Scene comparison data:
=-=-=

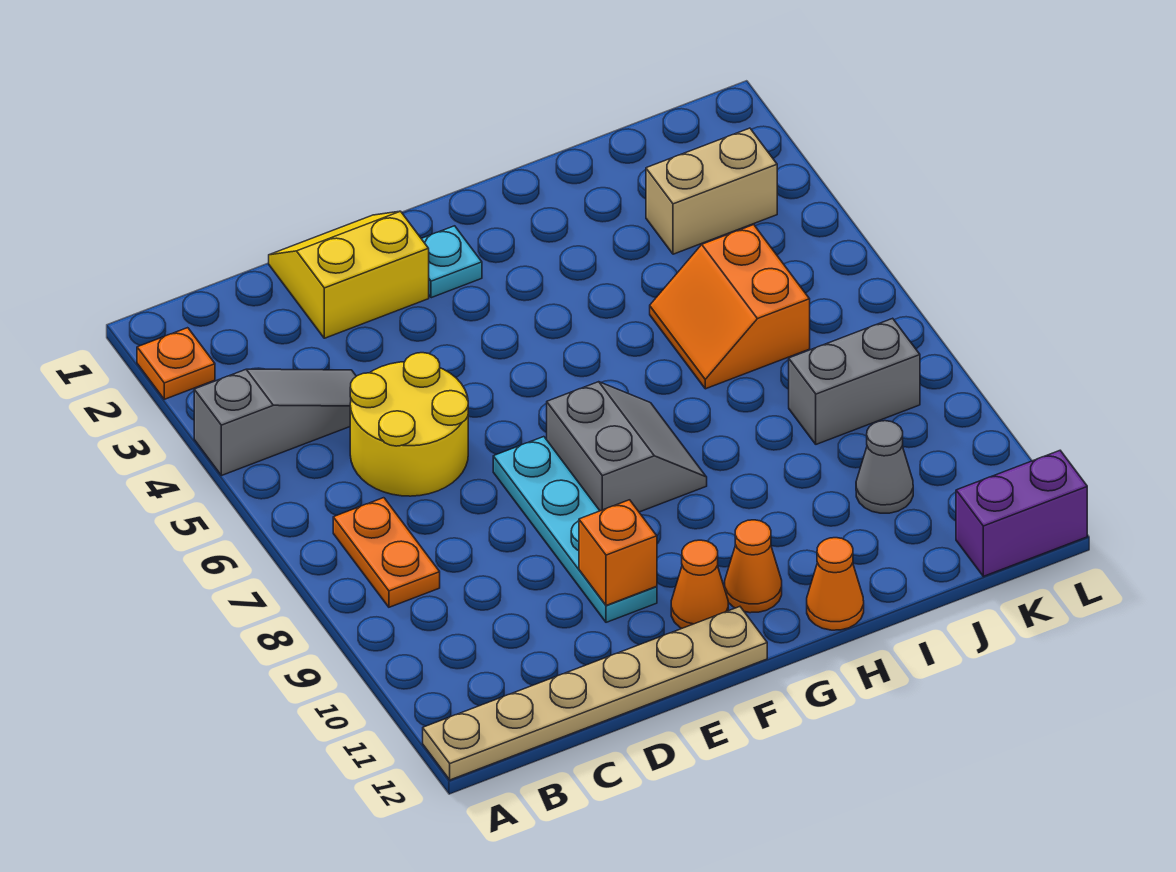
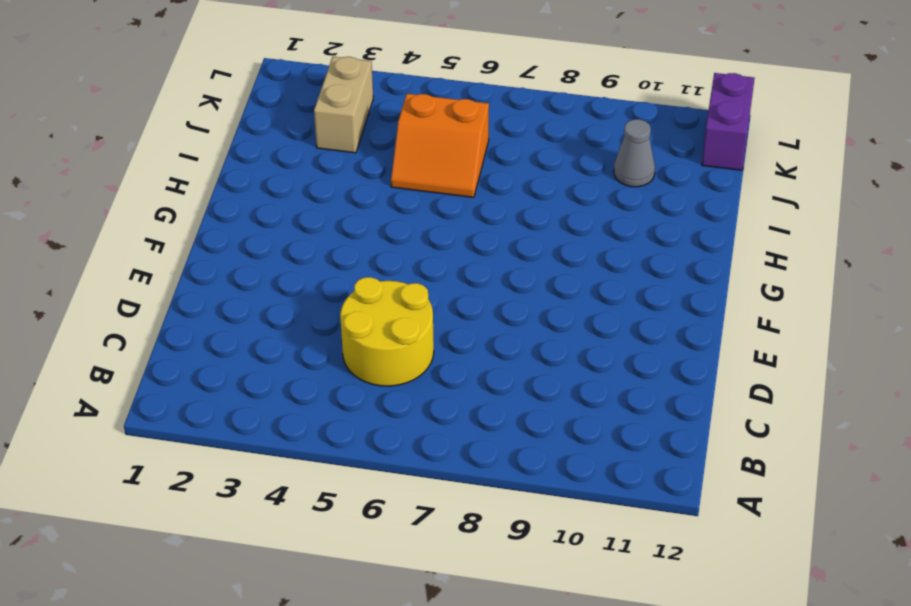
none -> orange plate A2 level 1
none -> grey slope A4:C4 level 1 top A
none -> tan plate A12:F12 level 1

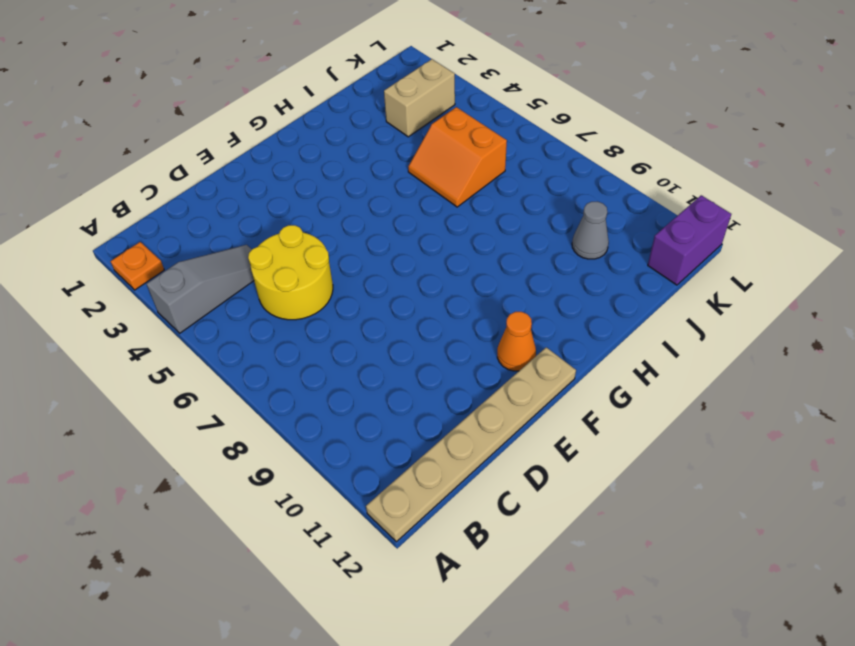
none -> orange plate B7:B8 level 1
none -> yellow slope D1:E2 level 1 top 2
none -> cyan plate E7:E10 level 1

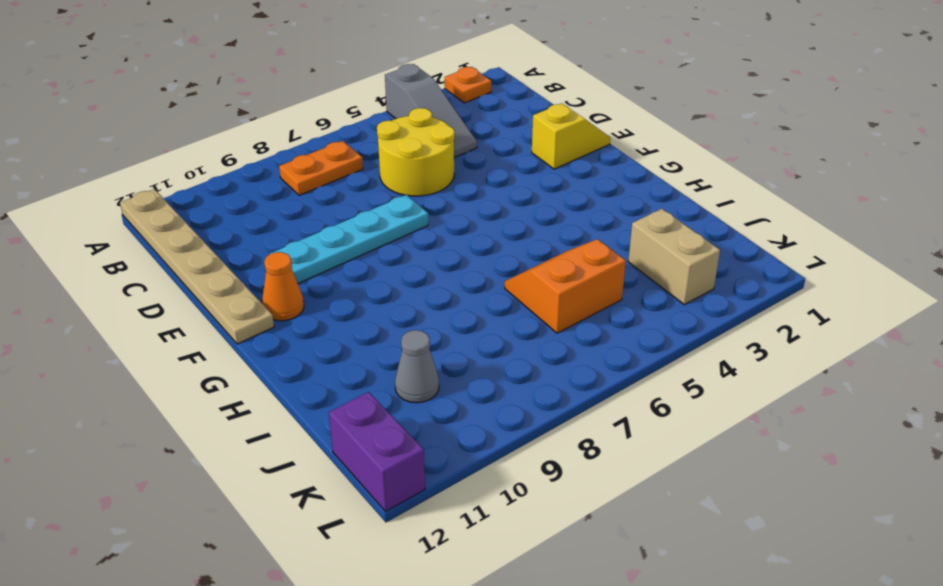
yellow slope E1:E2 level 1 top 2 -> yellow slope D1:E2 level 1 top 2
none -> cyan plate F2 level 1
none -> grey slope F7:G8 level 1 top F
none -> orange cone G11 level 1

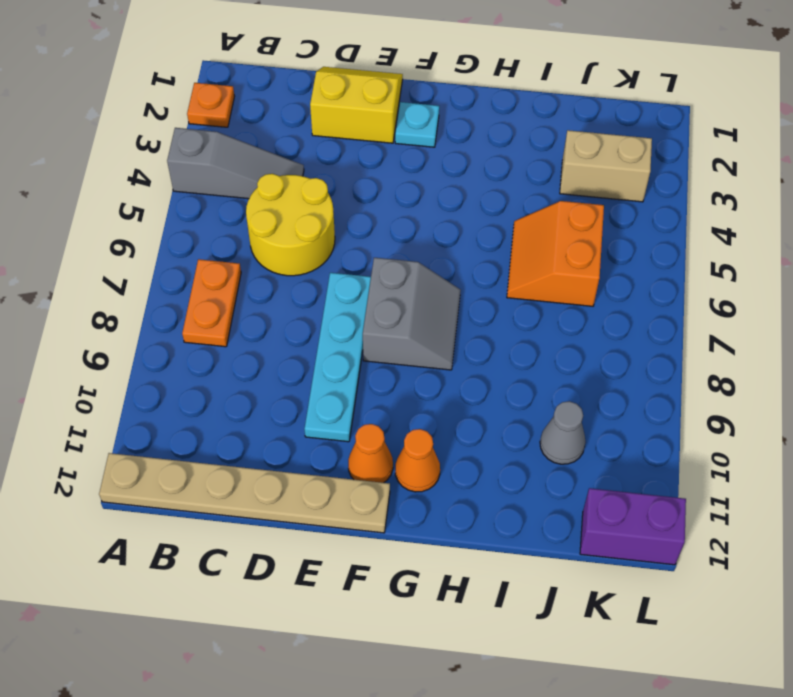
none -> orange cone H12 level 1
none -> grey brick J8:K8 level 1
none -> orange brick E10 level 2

=-=-=

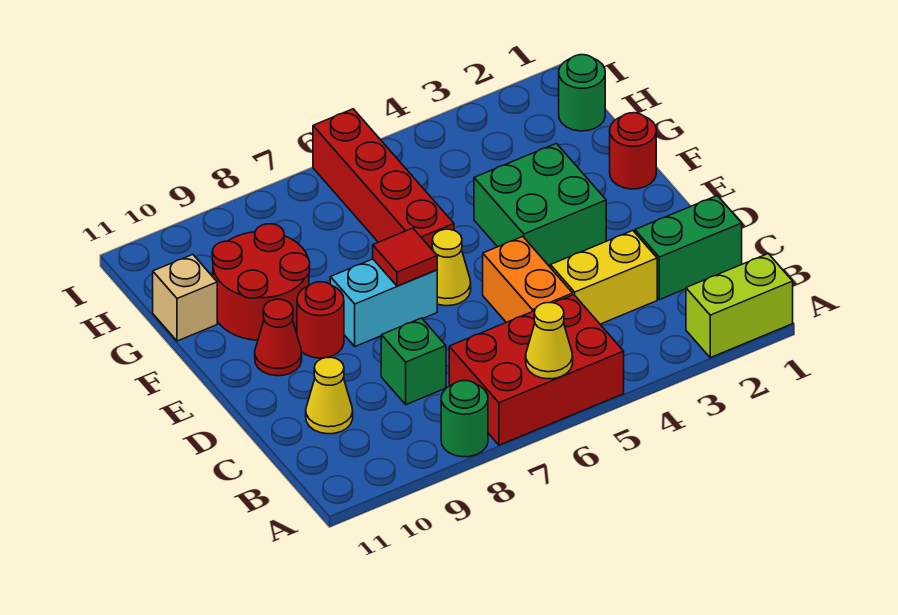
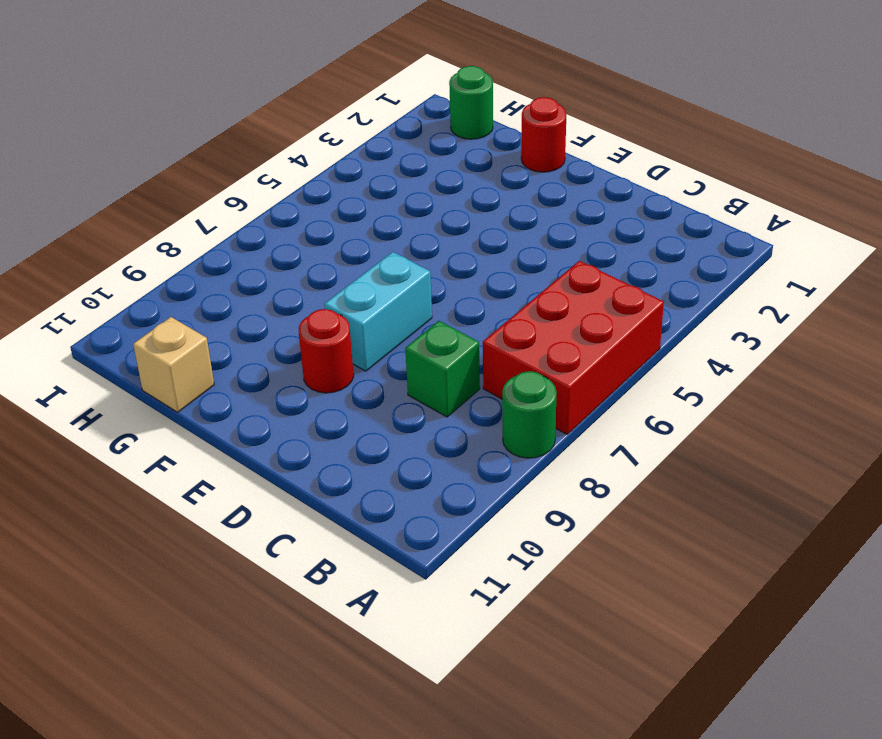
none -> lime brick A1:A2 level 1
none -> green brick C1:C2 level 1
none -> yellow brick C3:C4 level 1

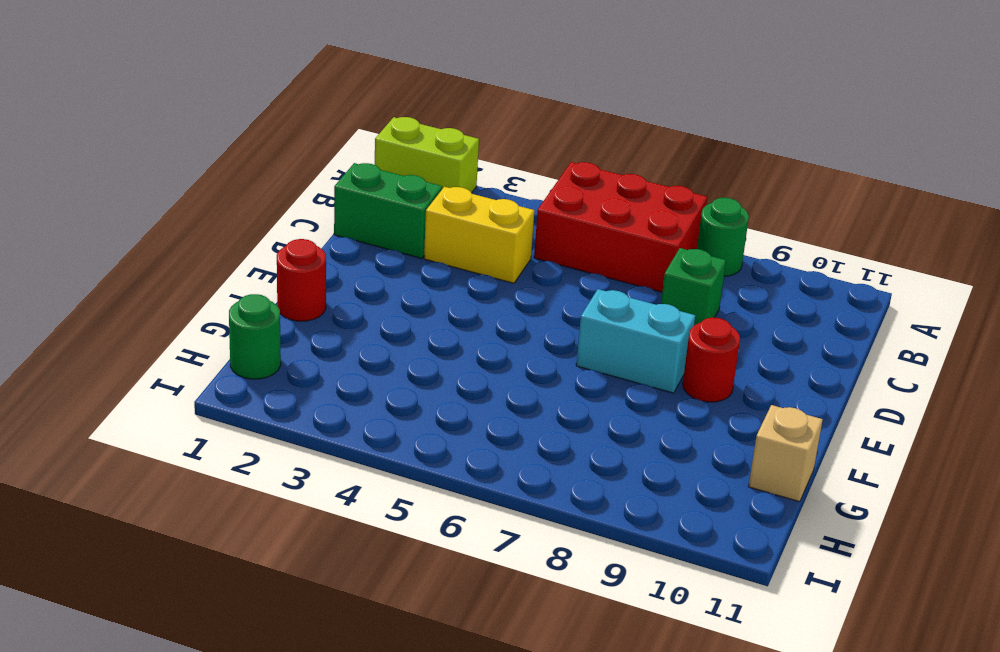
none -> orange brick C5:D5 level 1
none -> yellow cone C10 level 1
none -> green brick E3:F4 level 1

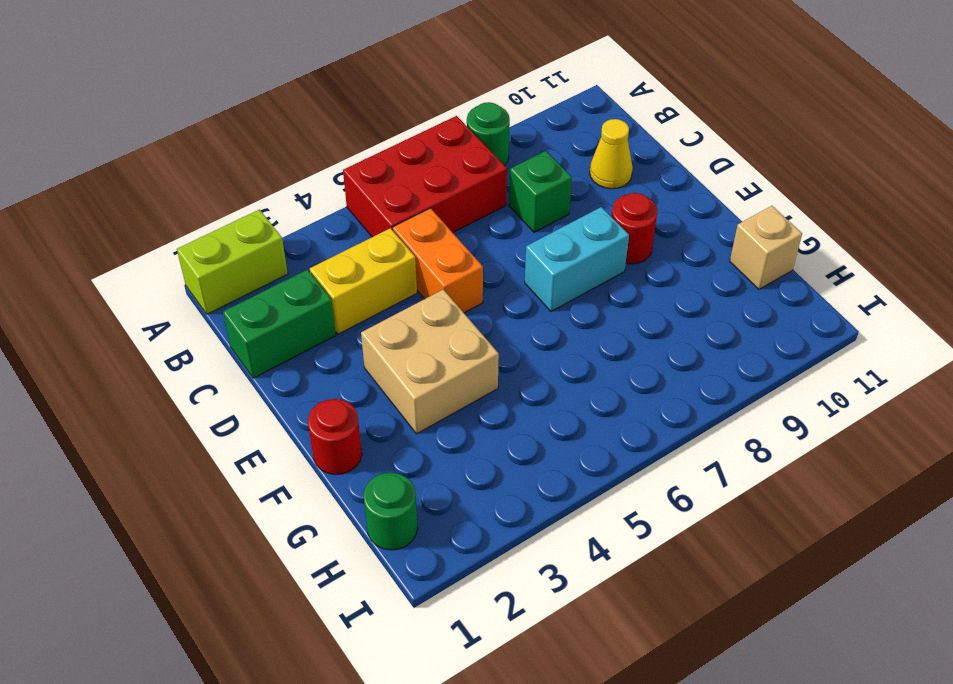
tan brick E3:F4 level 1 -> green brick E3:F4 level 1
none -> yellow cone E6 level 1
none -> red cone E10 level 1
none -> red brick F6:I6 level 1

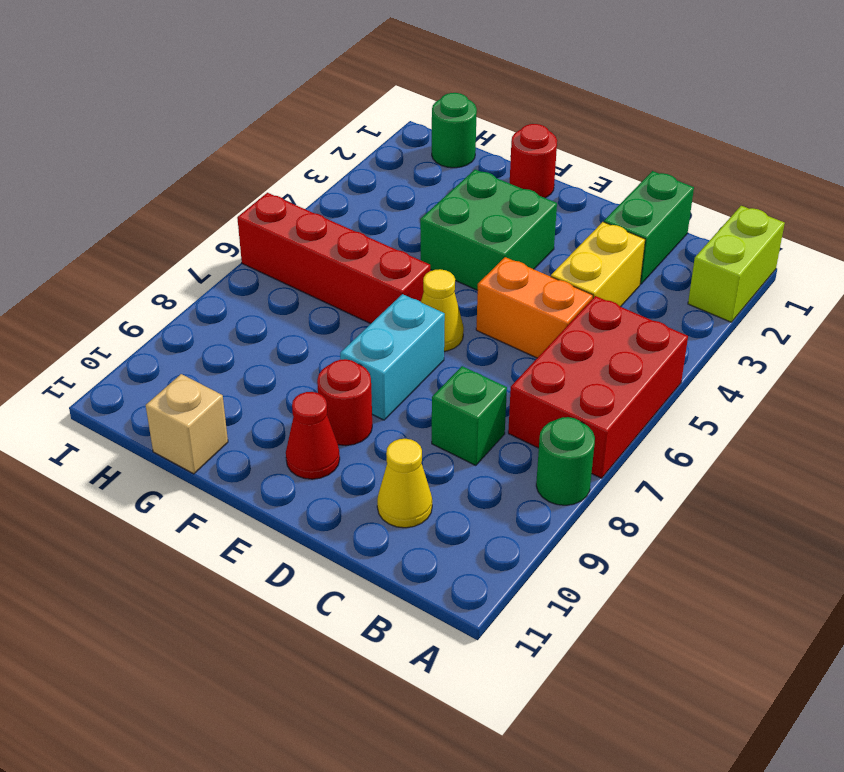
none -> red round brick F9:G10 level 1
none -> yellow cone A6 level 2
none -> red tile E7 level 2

=-=-=

Isolate the lines above that contain the word "grey" and copy them.

*Result of this exercise*
none -> grey slope A4:C4 level 1 top A
none -> grey slope F7:G8 level 1 top F
none -> grey brick J8:K8 level 1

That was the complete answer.